> [What you are asked to do]: Output, exactly as written, the lines below from the one that has "RADIO3 pin MISO: A0 -> TX" through the one that has "RELAY1 pin IN2: D0 -> D3"; nothing else, and no pictures.

> [Input material]:
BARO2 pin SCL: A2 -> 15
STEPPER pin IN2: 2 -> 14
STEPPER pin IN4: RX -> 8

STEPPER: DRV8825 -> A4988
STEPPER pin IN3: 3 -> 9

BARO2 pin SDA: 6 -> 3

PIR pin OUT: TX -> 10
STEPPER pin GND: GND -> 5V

* * *

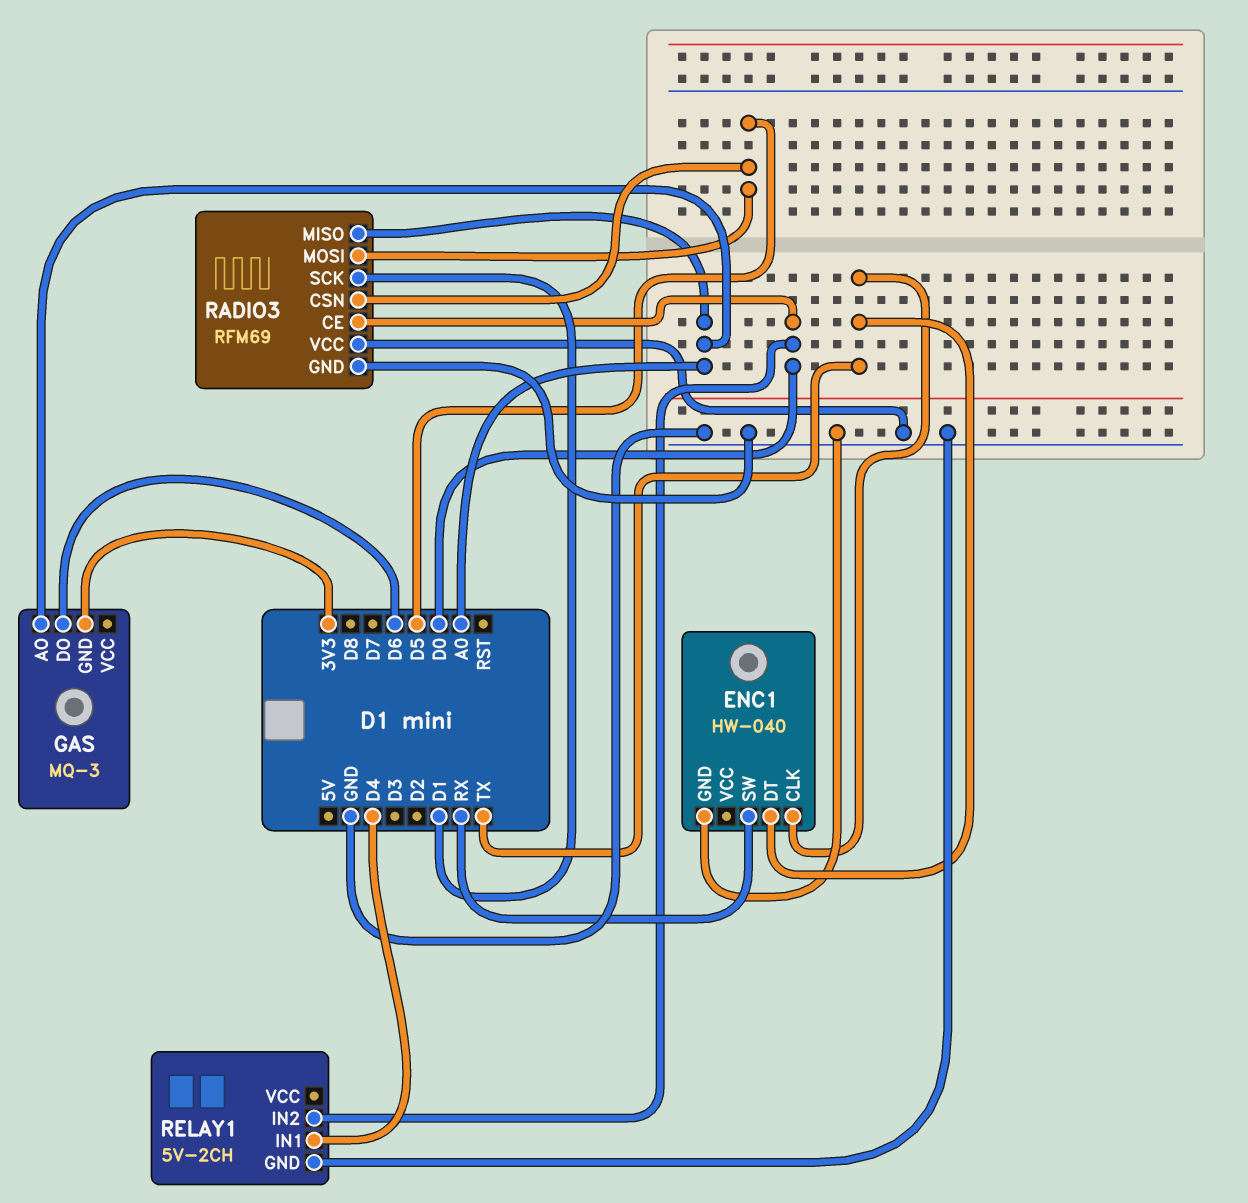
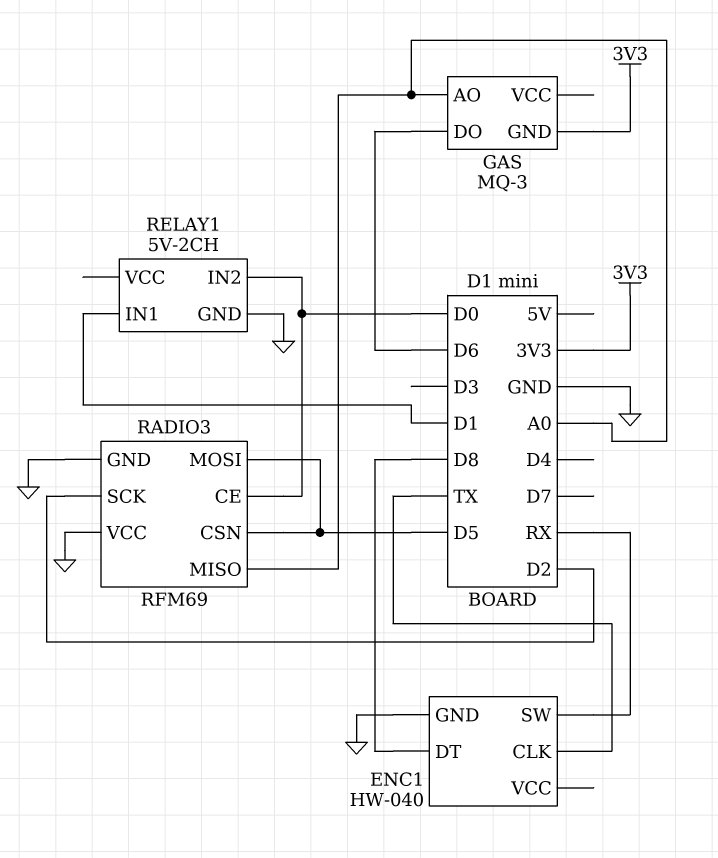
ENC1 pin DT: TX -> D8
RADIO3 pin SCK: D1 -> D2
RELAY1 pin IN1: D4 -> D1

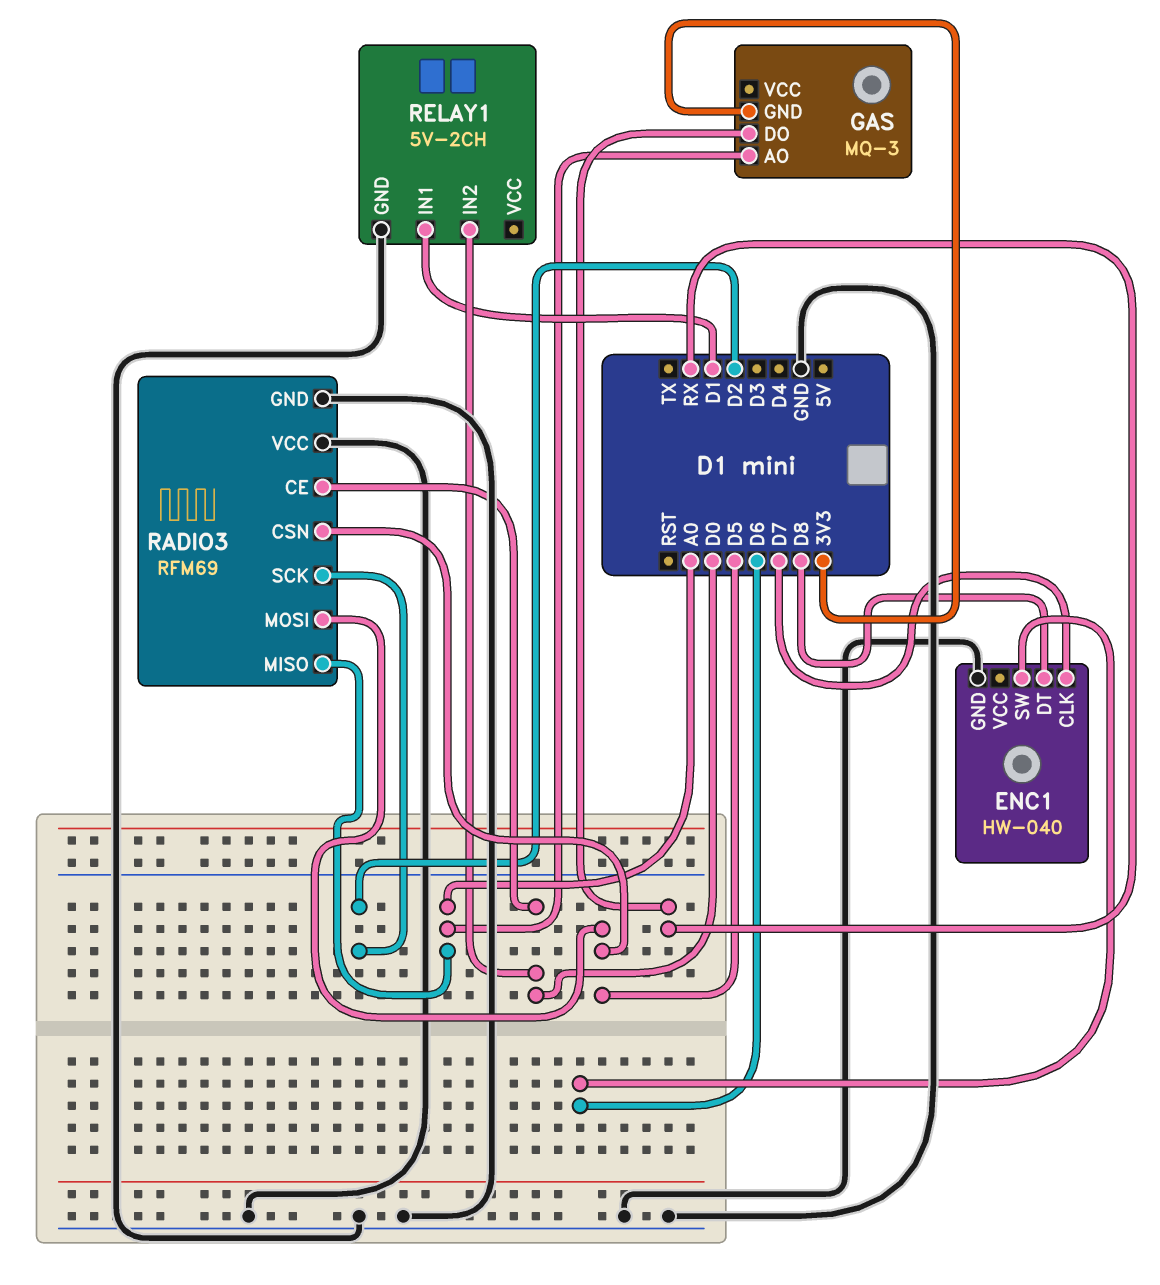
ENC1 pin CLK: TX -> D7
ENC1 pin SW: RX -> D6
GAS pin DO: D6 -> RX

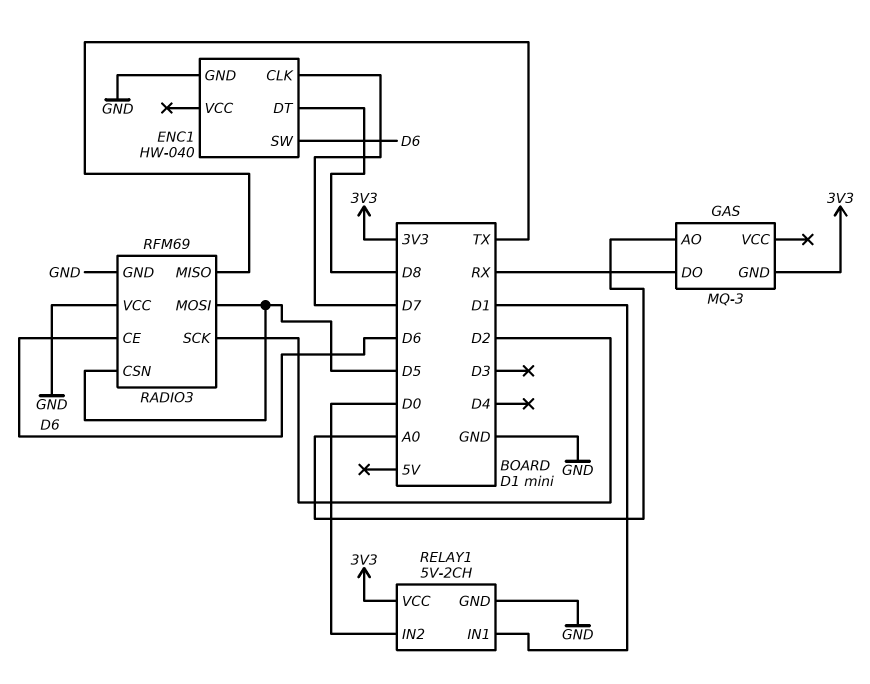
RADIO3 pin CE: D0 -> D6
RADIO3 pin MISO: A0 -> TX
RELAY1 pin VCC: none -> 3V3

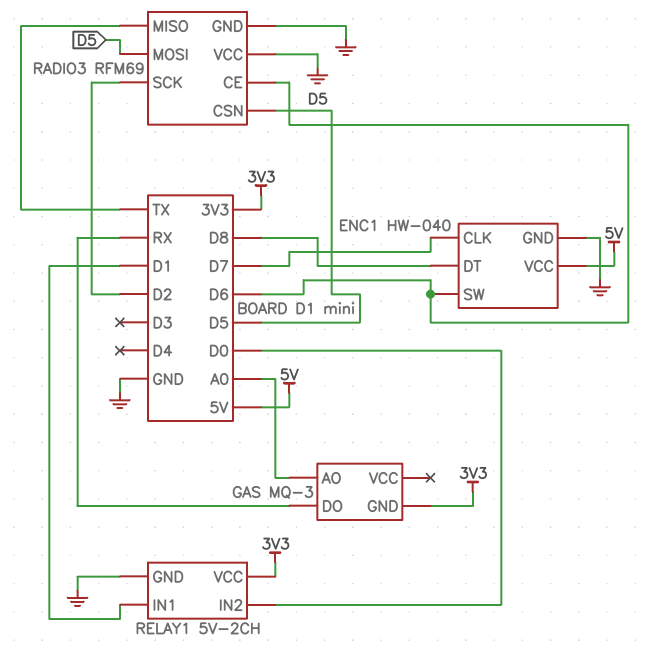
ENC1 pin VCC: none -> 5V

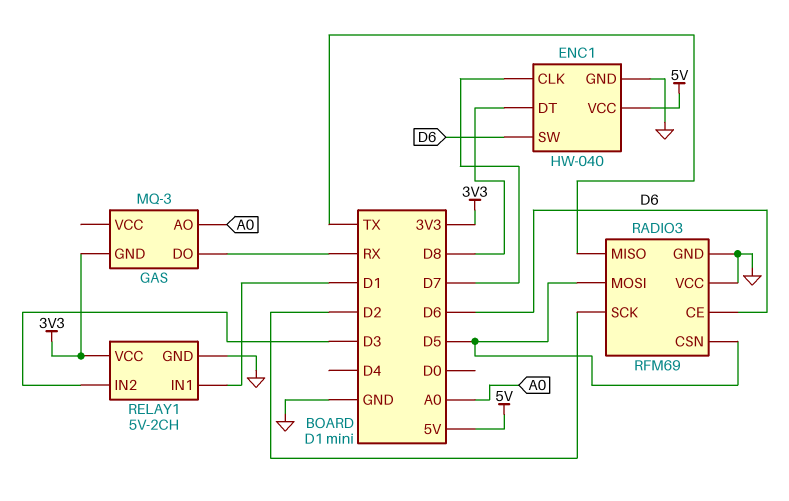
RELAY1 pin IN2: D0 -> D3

> [Response to the task]:
RADIO3 pin MISO: A0 -> TX
RELAY1 pin VCC: none -> 3V3

ENC1 pin VCC: none -> 5V

RELAY1 pin IN2: D0 -> D3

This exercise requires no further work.